What to produce -> Your answer should be the full data, transcribed exactly, with no pictures in it.

Dataset extract ->
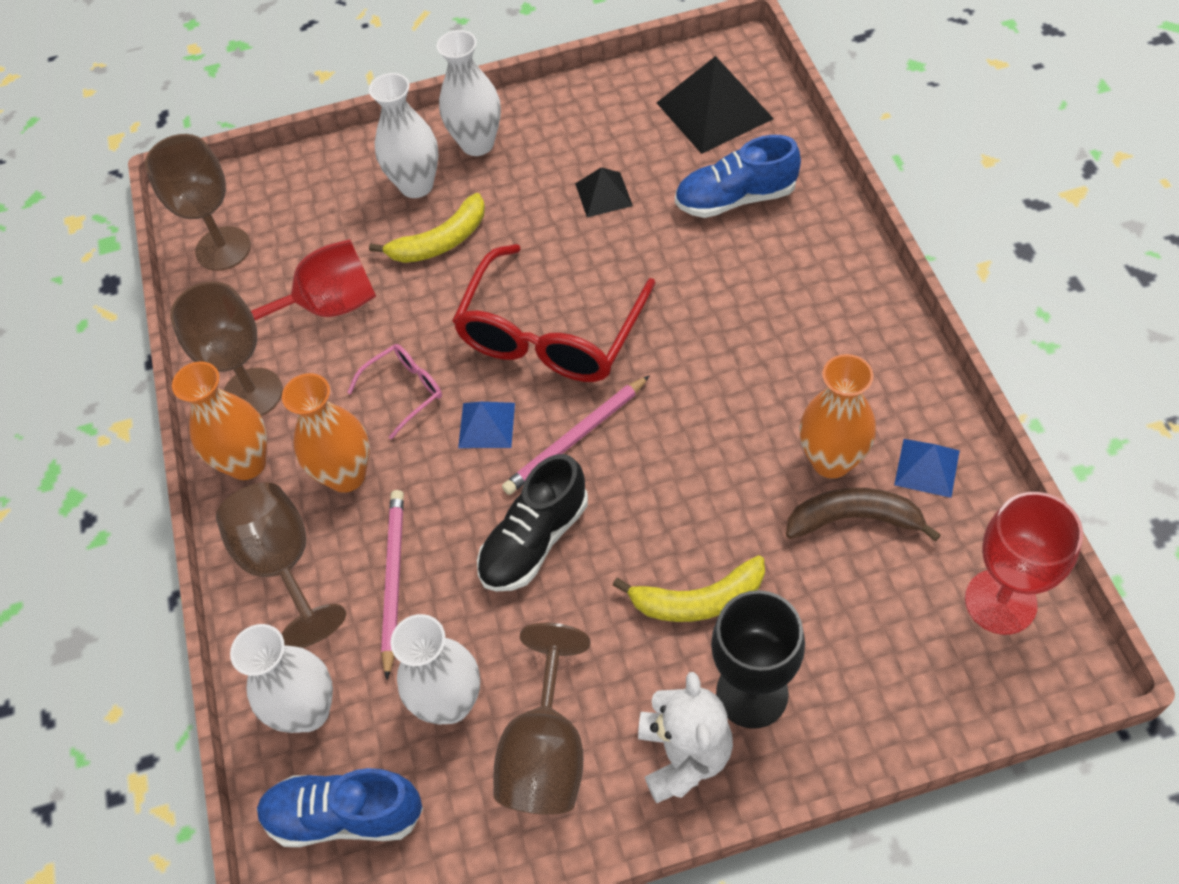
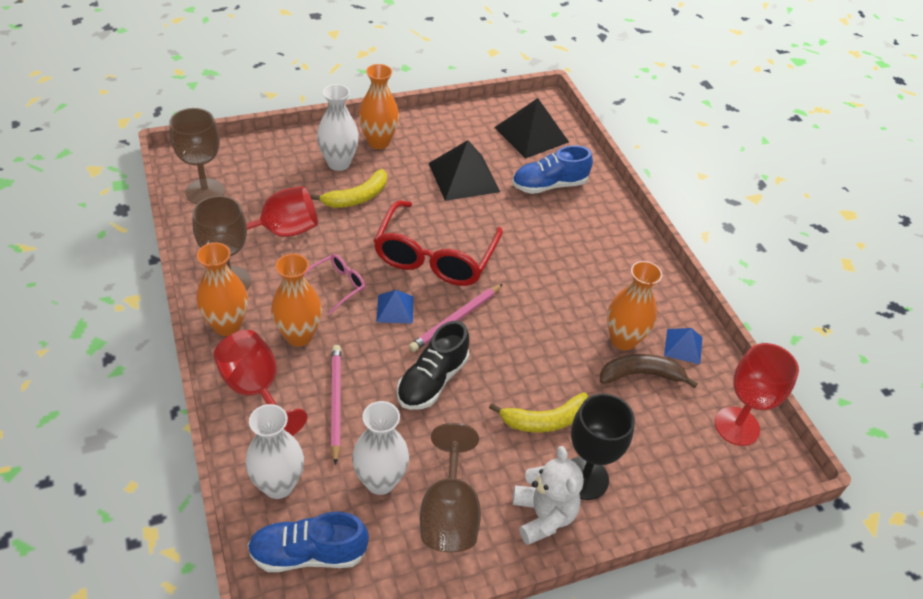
camera: 15 degrees left, 10 degrees down
(283, 565) = (256, 390): brown goblet -> red goblet
(477, 144) = (378, 142): white vase -> orange vase
(603, 194) = (464, 177): black pyramid -> black pyramid, size x1.86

Answer space ->
camera: 15 degrees left, 10 degrees down
(283, 565) = (256, 390): brown goblet -> red goblet
(477, 144) = (378, 142): white vase -> orange vase
(603, 194) = (464, 177): black pyramid -> black pyramid, size x1.86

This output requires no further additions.